- Input data:
--

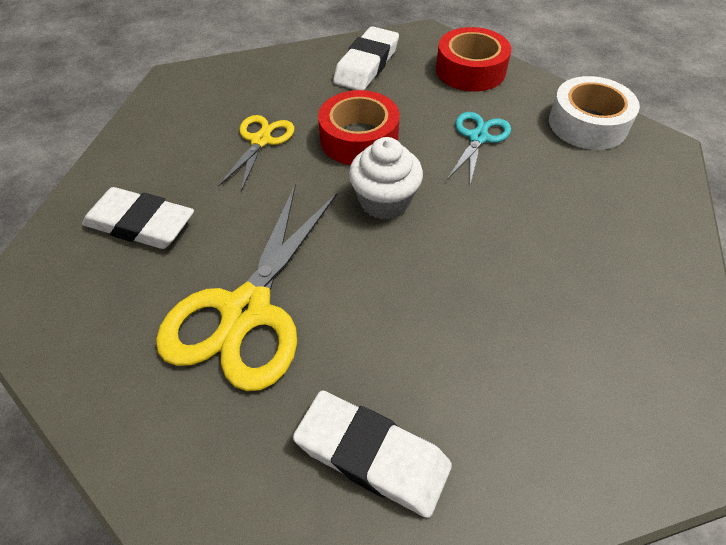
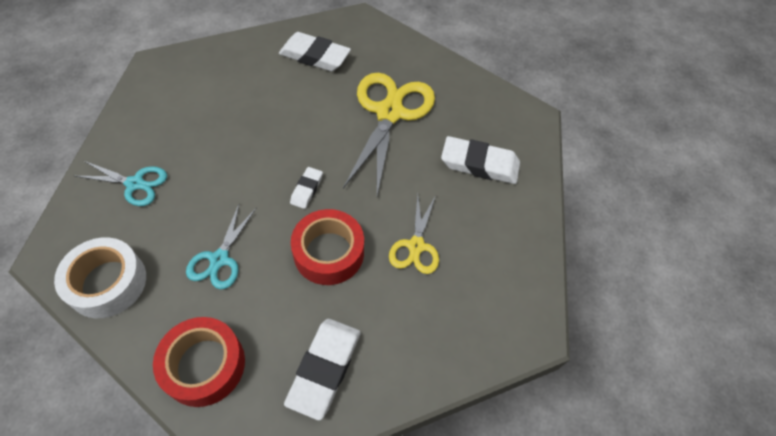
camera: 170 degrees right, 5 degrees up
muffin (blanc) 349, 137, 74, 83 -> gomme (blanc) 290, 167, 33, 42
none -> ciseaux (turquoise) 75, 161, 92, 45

--

- Work order: Repeat the material above exactly; any picture in it is left out.

- Your response:
camera: 170 degrees right, 5 degrees up
muffin (blanc) 349, 137, 74, 83 -> gomme (blanc) 290, 167, 33, 42
none -> ciseaux (turquoise) 75, 161, 92, 45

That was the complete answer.